### Activity
Determine how many lines in these records hold "VMID". Only the number is wanted.

### Exercise inputs
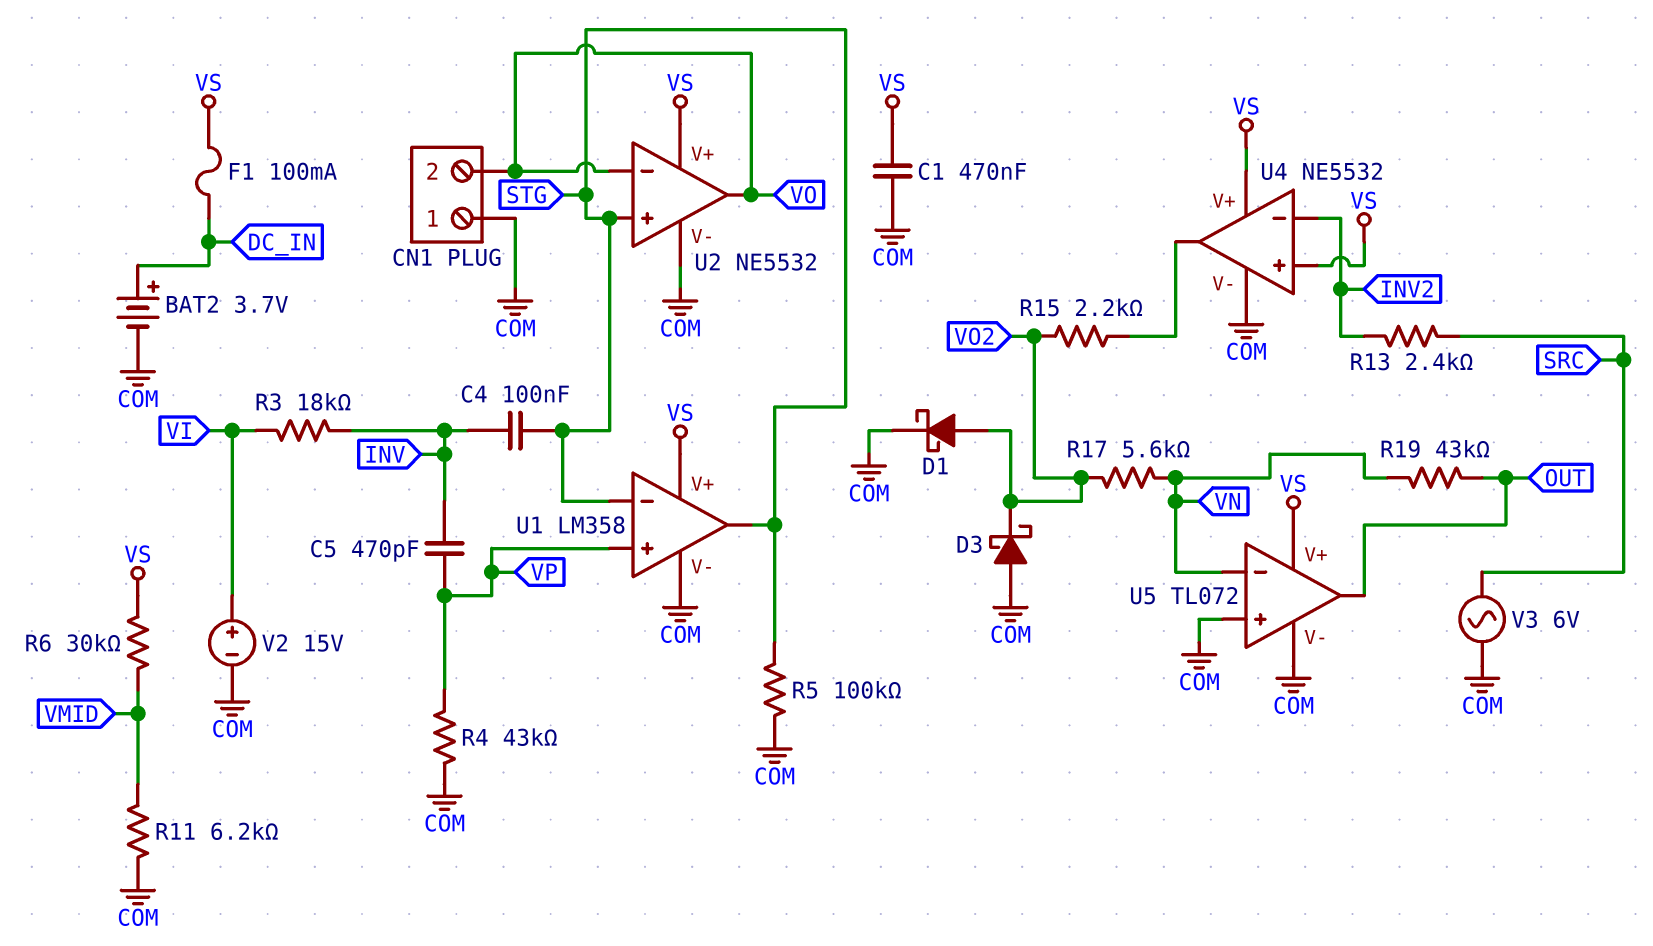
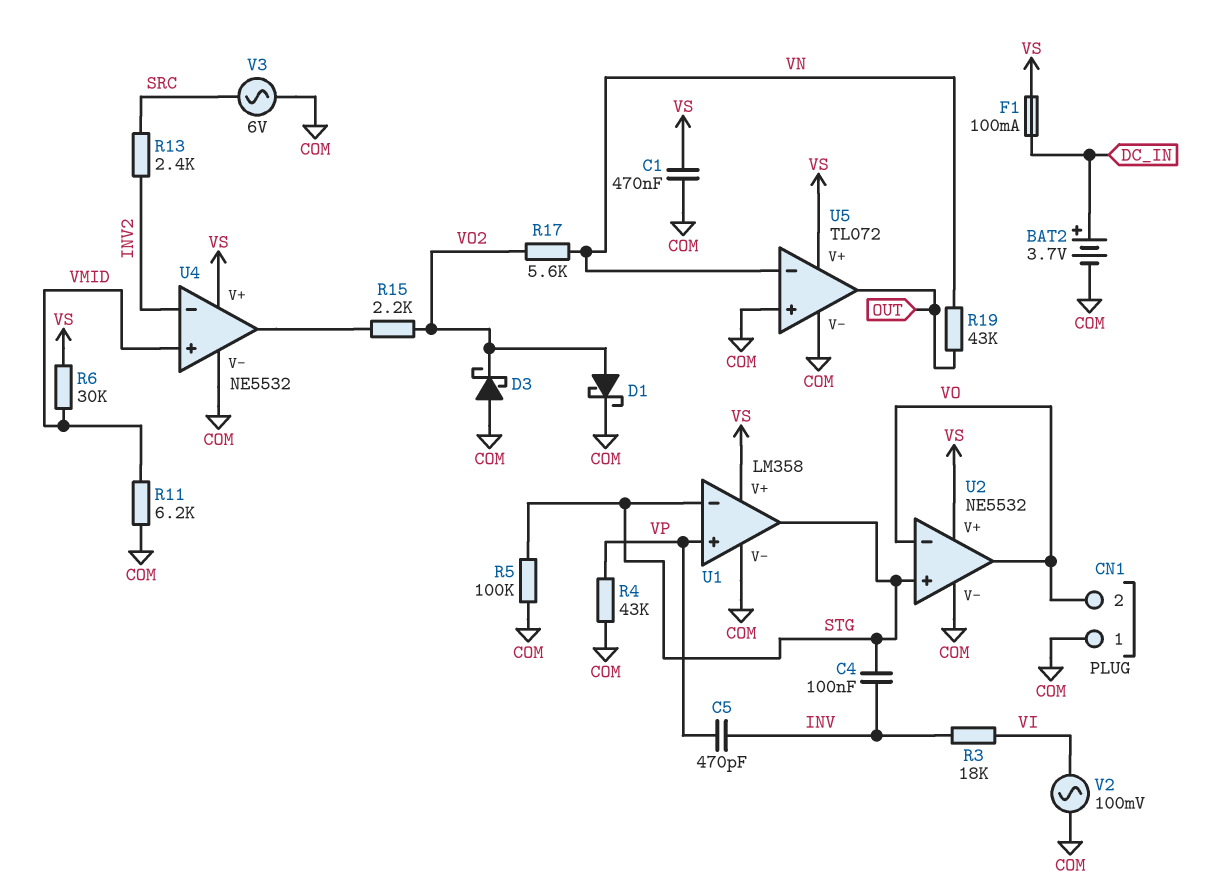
U4 pin in+: VS -> VMID
V2: 15V (plus VI, minus COM) -> AC 100mV (COM, VI)

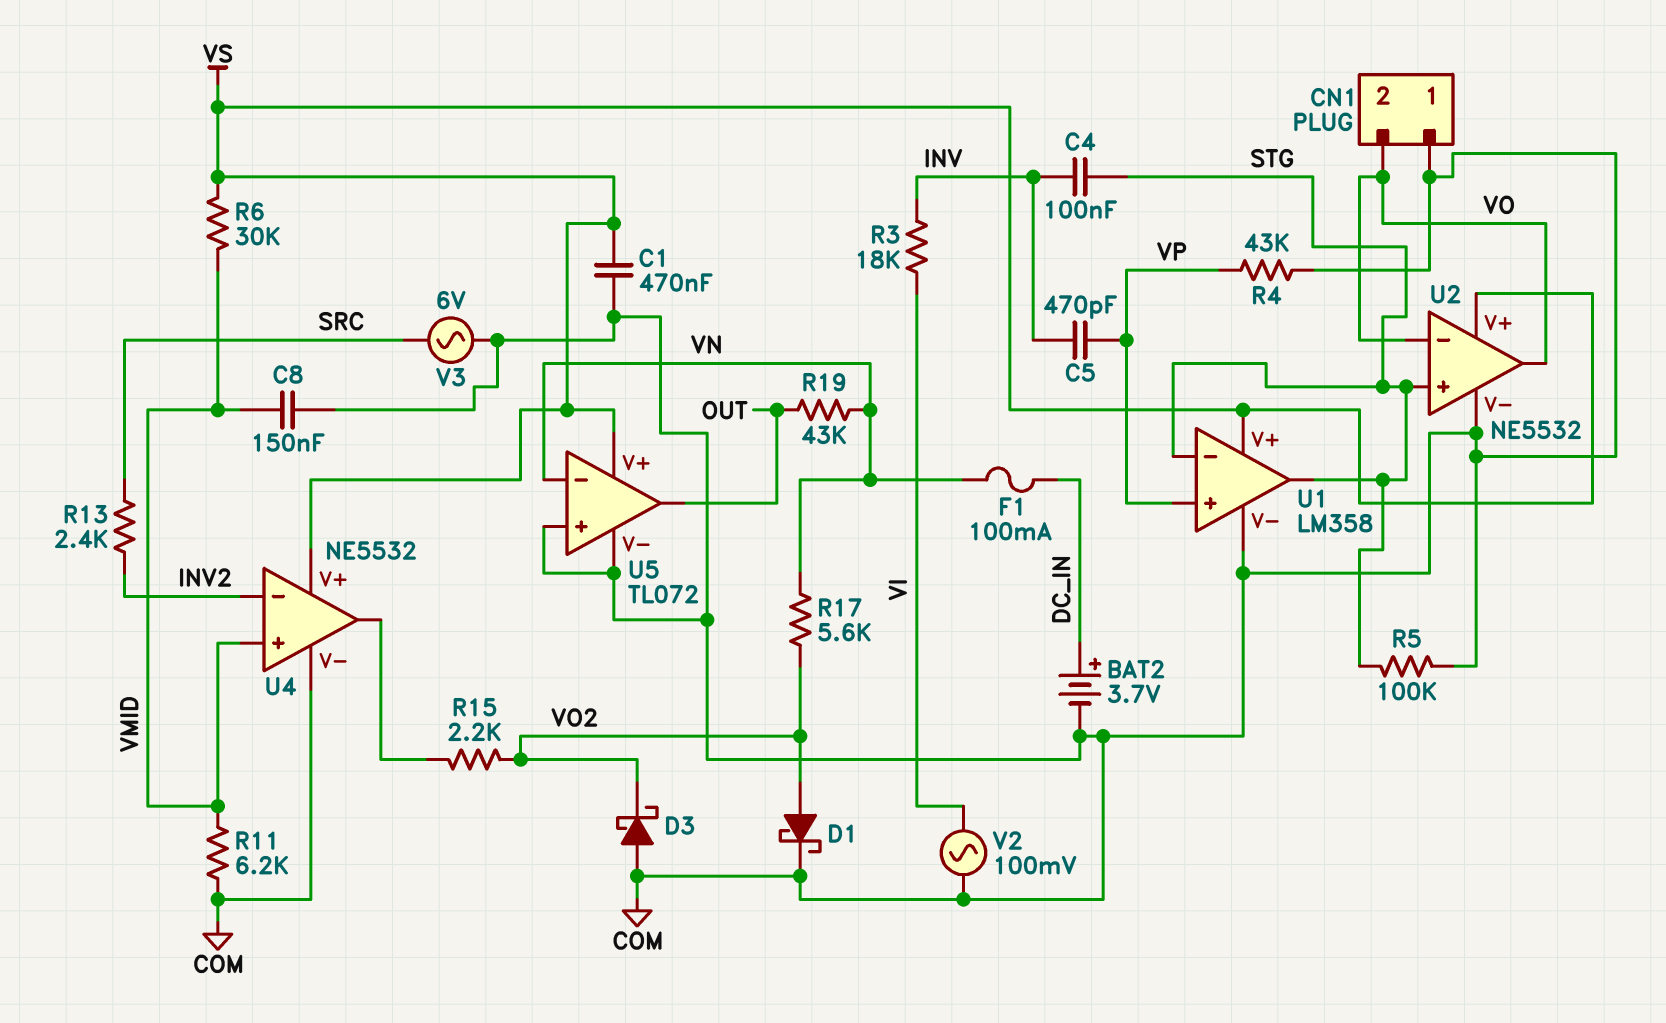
C8: none -> 150nF (COM, VMID)
F1: 100mA (DC_IN, VS) -> 100mA (DC_IN, VN)

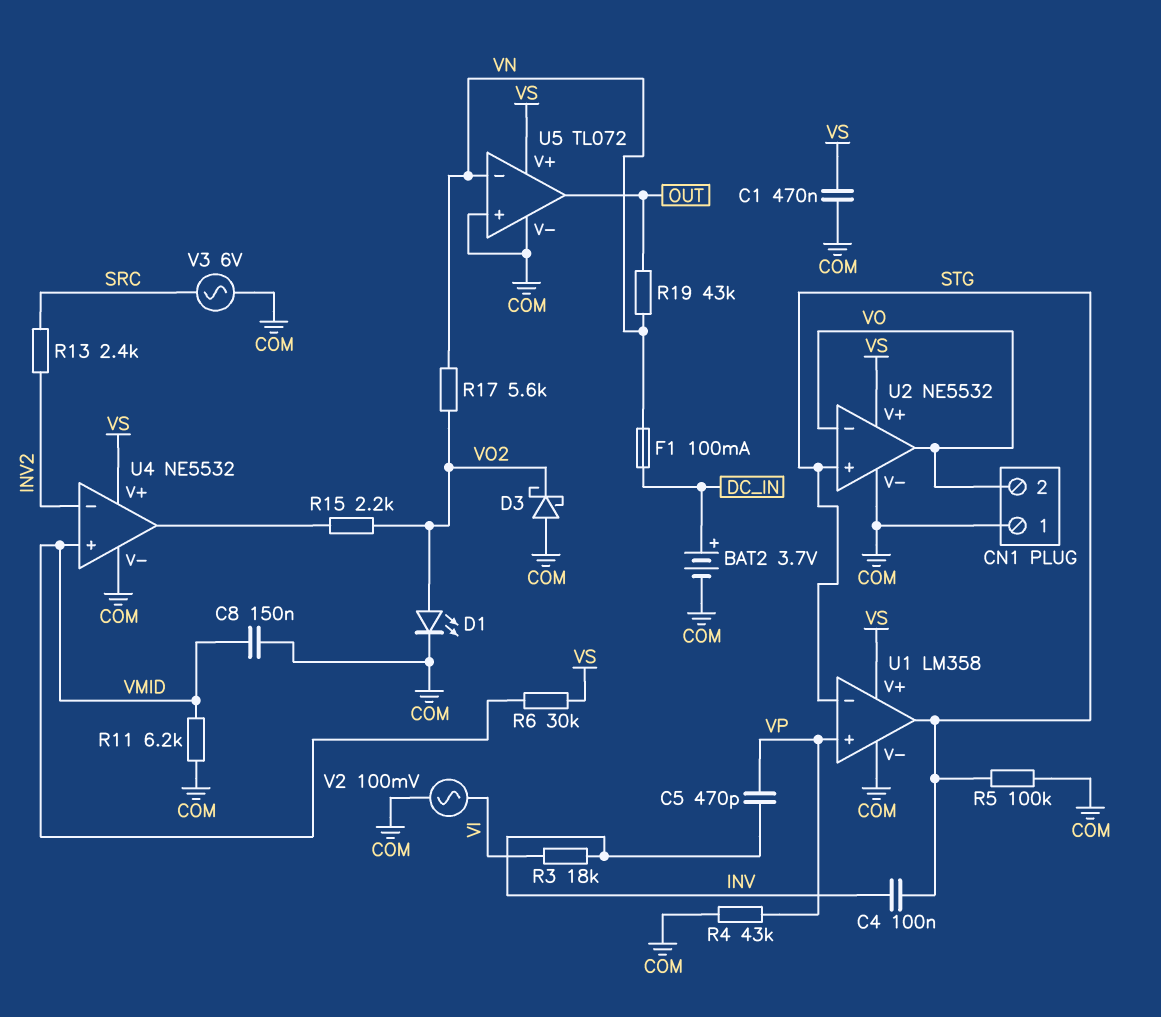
D1: schottky (A VO2, K COM) -> LED (A VO2, K COM)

### Result for this task
2